Items from a dataset:
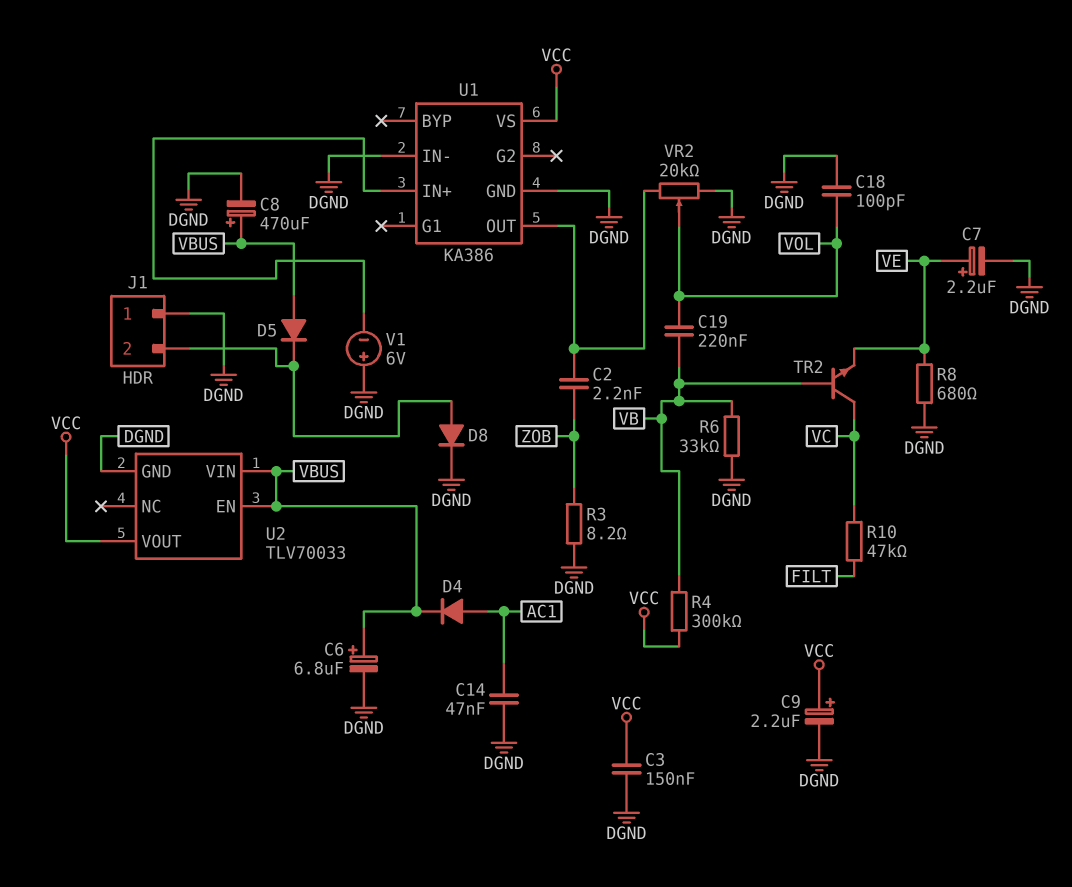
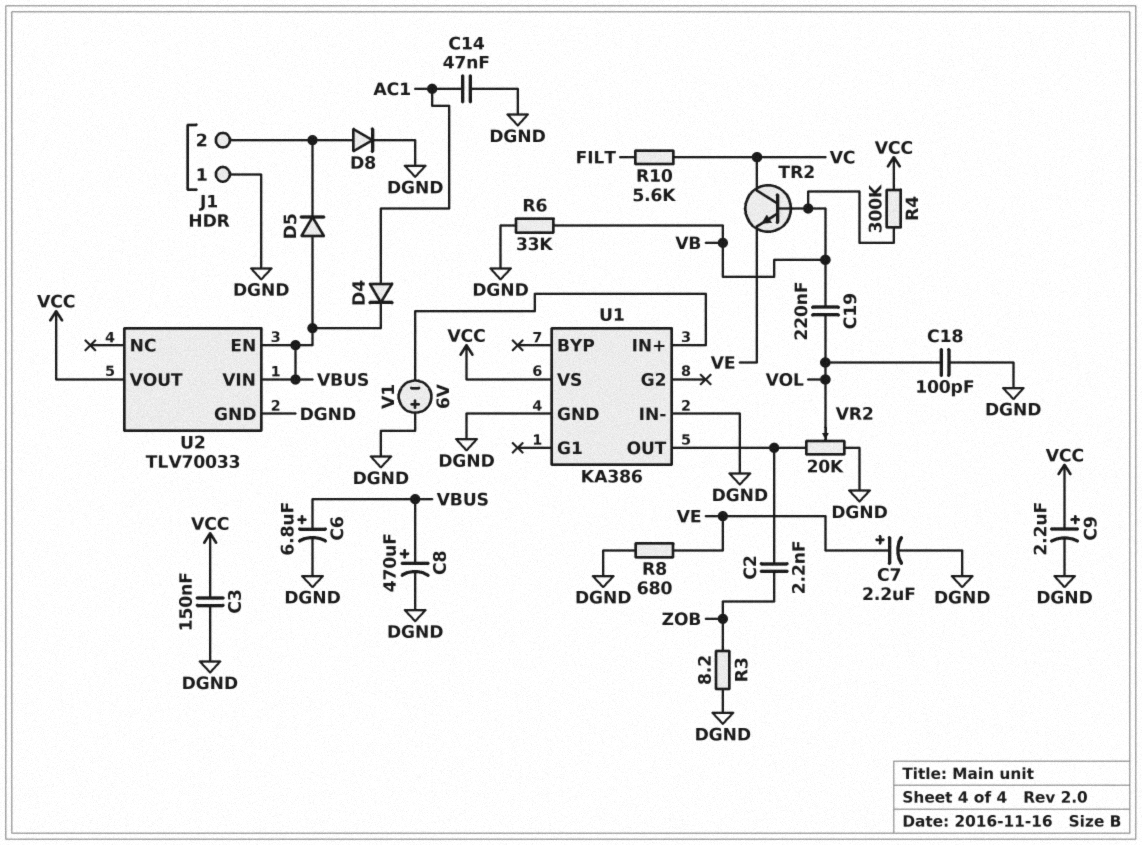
R10: 47k (FILT, VC) -> 5.6k (FILT, VC)

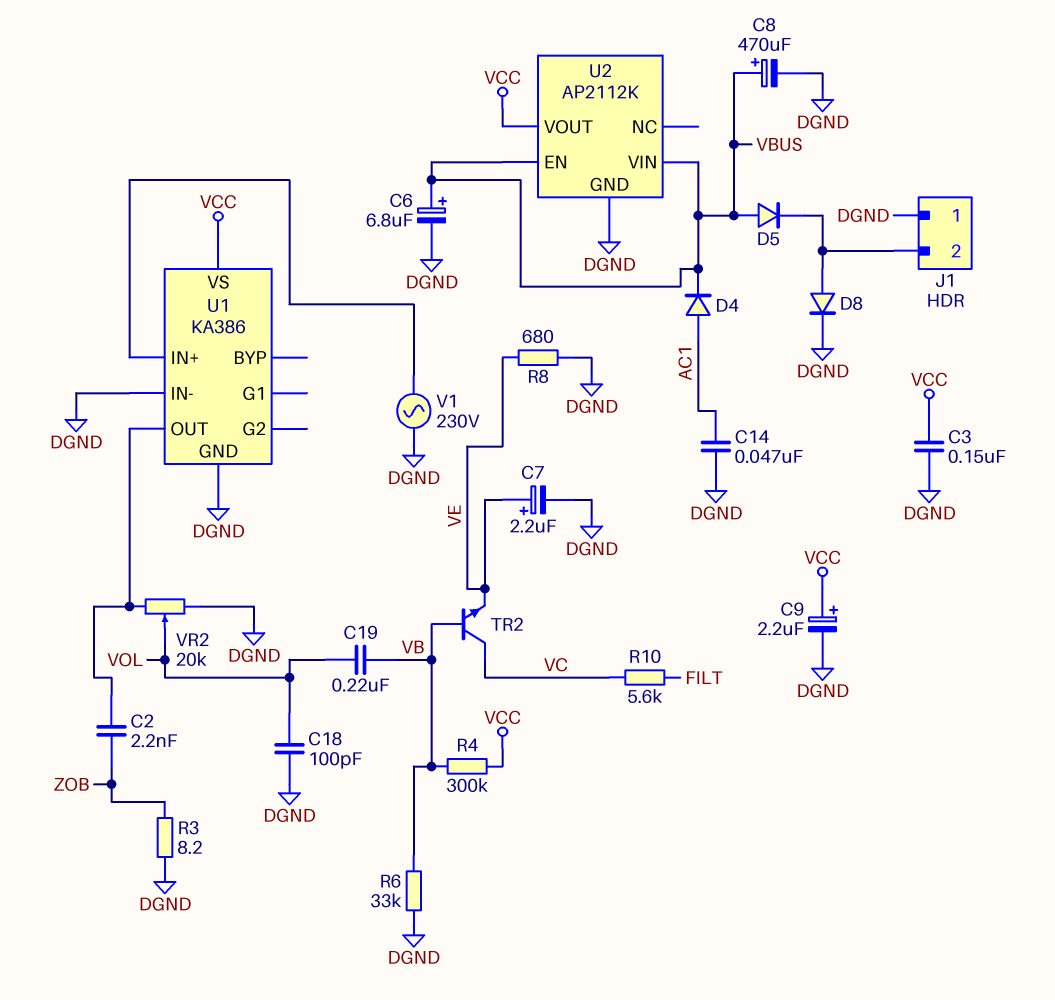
U2: TLV70033 -> AP2112K
V1: 6V (plus DGND, minus U1/IN+) -> AC 230V (DGND, U1/IN+)

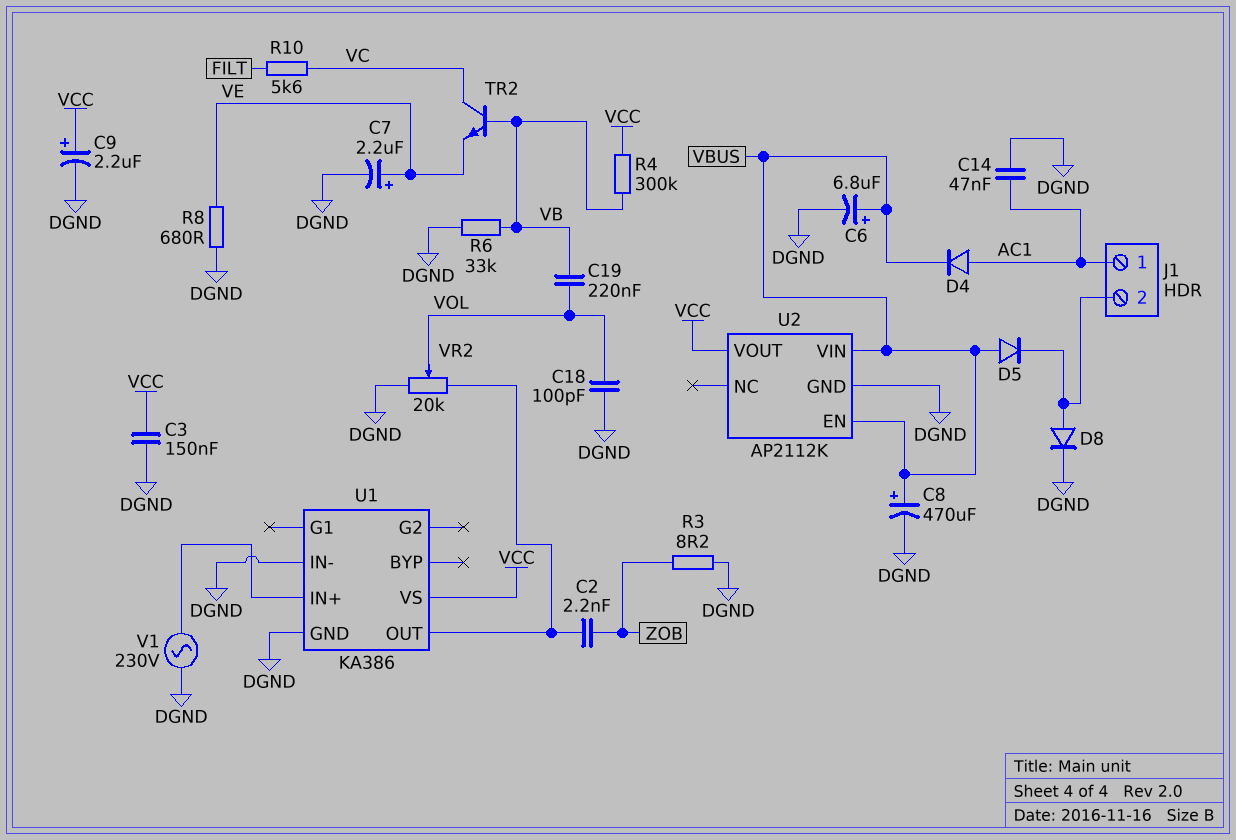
J1 pin 1: DGND -> AC1

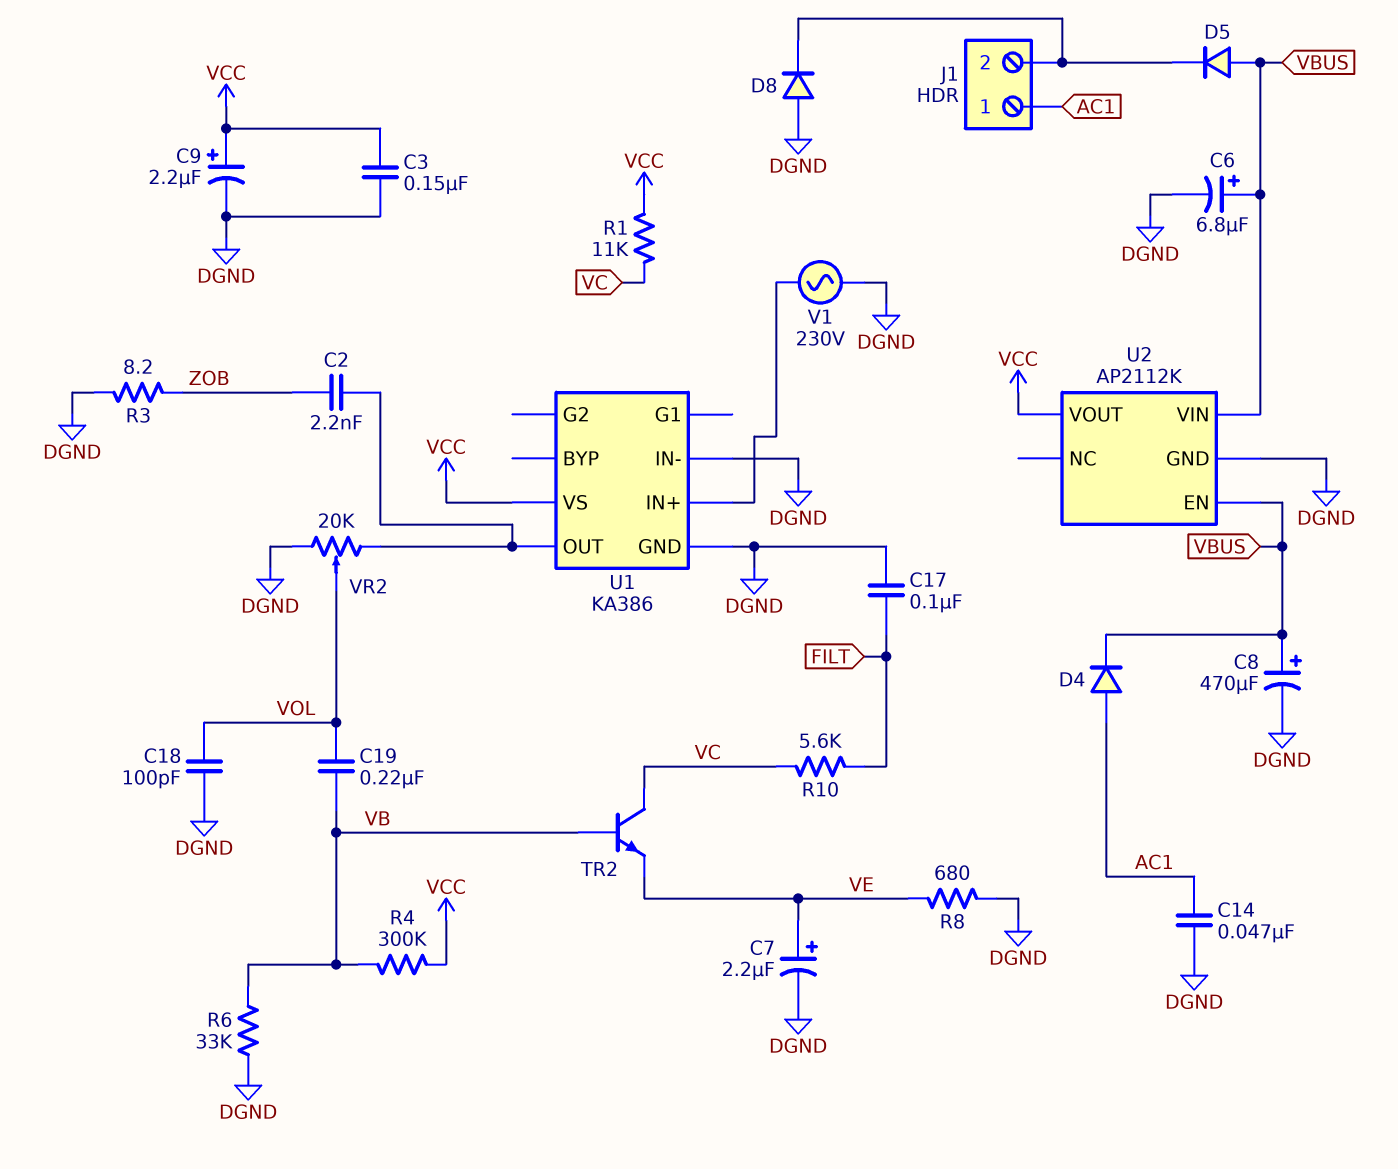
C17: none -> 100nF (DGND, FILT)
D8: diode (A J1/2, K DGND) -> diode (A DGND, K J1/2)
R1: none -> 11k (VC, VCC)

• About this task:
Using the entries above, return each line in which the word "none" occurs.

• Result:
C17: none -> 100nF (DGND, FILT)
R1: none -> 11k (VC, VCC)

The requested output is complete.